Task item
The lines to reproduce run from the first one below to the line containing "LINE3 pin VCC: 3V3 -> 5V", both included. Reproduce them exactly and nothing else.

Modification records

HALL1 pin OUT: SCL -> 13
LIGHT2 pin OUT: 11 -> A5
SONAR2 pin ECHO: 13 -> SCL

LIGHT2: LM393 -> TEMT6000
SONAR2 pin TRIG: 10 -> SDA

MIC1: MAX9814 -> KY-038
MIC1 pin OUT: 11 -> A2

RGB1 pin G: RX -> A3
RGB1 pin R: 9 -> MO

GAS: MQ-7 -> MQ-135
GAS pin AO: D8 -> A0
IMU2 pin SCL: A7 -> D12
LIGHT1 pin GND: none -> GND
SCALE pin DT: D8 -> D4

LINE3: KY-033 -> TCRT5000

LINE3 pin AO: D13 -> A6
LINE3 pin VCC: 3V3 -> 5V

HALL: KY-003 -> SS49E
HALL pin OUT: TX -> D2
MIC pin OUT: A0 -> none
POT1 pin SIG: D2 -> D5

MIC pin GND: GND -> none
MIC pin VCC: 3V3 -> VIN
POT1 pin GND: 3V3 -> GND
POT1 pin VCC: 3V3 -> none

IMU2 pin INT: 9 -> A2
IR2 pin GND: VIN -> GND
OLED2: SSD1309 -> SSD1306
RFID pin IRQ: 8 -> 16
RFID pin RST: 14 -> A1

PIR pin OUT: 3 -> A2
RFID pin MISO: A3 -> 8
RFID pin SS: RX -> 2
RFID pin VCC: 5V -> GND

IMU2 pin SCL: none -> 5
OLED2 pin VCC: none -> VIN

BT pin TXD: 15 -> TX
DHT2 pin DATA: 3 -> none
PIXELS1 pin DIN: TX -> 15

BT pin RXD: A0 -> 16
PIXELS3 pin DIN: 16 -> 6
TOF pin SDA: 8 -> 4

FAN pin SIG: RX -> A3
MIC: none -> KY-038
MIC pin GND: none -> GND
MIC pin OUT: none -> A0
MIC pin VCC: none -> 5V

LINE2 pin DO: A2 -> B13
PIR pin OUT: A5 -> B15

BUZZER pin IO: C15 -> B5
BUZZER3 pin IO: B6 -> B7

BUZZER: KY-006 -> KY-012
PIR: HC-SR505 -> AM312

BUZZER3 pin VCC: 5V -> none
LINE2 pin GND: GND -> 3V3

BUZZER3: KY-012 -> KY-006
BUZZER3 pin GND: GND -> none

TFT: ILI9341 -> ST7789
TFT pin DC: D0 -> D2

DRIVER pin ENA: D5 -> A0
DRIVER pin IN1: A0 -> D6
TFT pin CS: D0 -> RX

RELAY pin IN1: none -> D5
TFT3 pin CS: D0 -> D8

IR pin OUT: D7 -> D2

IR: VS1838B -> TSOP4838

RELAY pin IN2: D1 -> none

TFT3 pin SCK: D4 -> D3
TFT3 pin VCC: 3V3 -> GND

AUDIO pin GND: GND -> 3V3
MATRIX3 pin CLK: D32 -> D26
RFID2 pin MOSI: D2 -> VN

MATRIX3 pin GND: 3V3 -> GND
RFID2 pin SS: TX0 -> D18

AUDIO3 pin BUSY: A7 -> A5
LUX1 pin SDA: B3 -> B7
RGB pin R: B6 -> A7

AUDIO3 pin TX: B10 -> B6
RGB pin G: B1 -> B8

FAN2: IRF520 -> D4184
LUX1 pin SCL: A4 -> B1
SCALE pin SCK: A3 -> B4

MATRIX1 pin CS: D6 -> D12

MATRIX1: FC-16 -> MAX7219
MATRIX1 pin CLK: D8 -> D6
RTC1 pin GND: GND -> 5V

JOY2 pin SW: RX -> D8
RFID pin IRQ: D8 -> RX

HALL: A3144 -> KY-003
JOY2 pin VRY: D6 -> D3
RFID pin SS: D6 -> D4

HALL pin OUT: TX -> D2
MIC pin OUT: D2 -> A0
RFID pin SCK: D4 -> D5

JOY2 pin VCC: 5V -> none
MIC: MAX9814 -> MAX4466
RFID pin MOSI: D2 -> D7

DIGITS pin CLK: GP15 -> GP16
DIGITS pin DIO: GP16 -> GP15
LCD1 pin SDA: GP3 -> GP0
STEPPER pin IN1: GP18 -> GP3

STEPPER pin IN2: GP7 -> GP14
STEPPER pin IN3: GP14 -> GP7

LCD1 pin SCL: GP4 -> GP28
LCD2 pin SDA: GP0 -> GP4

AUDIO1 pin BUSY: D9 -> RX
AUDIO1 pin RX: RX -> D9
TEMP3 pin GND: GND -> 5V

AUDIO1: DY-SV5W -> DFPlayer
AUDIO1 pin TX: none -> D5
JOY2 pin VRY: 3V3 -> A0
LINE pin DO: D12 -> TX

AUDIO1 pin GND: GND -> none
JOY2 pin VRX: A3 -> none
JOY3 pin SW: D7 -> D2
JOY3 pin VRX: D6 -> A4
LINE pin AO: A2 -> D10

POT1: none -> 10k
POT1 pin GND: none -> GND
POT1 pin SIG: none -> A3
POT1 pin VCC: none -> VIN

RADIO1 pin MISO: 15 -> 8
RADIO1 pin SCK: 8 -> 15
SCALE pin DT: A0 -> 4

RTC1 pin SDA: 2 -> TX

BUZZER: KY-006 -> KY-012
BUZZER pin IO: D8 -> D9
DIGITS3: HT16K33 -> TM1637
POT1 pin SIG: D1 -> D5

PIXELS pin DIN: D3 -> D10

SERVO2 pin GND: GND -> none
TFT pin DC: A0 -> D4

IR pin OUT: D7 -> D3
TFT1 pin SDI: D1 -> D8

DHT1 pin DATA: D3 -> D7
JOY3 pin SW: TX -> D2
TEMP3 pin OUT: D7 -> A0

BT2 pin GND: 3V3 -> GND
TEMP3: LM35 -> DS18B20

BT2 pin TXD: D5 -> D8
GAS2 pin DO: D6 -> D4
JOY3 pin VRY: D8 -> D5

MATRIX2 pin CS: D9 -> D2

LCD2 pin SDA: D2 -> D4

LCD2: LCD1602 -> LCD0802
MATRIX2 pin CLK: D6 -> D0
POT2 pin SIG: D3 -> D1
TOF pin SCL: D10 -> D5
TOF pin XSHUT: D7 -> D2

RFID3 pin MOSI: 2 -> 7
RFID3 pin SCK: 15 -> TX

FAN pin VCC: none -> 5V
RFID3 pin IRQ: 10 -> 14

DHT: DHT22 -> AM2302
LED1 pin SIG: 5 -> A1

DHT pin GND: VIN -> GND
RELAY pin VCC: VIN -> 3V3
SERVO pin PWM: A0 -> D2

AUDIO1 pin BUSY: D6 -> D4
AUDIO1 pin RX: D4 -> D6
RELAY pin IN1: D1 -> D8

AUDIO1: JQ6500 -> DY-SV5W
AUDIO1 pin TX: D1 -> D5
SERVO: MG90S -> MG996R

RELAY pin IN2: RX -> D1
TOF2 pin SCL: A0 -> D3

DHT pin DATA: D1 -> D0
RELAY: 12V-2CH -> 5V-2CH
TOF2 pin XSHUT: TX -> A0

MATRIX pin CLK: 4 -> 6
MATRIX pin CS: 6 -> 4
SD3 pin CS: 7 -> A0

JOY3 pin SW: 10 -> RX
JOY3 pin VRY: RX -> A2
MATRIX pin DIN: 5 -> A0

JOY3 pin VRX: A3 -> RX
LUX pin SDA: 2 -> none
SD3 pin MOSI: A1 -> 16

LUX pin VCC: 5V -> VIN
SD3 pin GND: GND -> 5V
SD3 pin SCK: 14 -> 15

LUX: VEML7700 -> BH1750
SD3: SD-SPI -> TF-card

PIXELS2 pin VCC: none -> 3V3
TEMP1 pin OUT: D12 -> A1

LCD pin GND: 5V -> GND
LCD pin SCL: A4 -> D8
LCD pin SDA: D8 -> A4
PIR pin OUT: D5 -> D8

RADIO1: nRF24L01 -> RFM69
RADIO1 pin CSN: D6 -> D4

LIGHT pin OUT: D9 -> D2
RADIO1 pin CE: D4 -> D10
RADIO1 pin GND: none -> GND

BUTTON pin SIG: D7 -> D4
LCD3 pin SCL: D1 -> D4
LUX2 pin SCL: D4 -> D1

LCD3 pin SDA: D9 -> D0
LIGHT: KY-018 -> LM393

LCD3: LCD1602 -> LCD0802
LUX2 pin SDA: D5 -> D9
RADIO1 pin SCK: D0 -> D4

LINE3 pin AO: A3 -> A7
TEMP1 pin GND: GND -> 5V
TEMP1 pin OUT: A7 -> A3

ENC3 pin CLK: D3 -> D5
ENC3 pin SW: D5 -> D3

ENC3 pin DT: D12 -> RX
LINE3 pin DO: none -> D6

Written response
HALL1 pin OUT: SCL -> 13
LIGHT2 pin OUT: 11 -> A5
SONAR2 pin ECHO: 13 -> SCL

LIGHT2: LM393 -> TEMT6000
SONAR2 pin TRIG: 10 -> SDA

MIC1: MAX9814 -> KY-038
MIC1 pin OUT: 11 -> A2

RGB1 pin G: RX -> A3
RGB1 pin R: 9 -> MO

GAS: MQ-7 -> MQ-135
GAS pin AO: D8 -> A0
IMU2 pin SCL: A7 -> D12
LIGHT1 pin GND: none -> GND
SCALE pin DT: D8 -> D4

LINE3: KY-033 -> TCRT5000

LINE3 pin AO: D13 -> A6
LINE3 pin VCC: 3V3 -> 5V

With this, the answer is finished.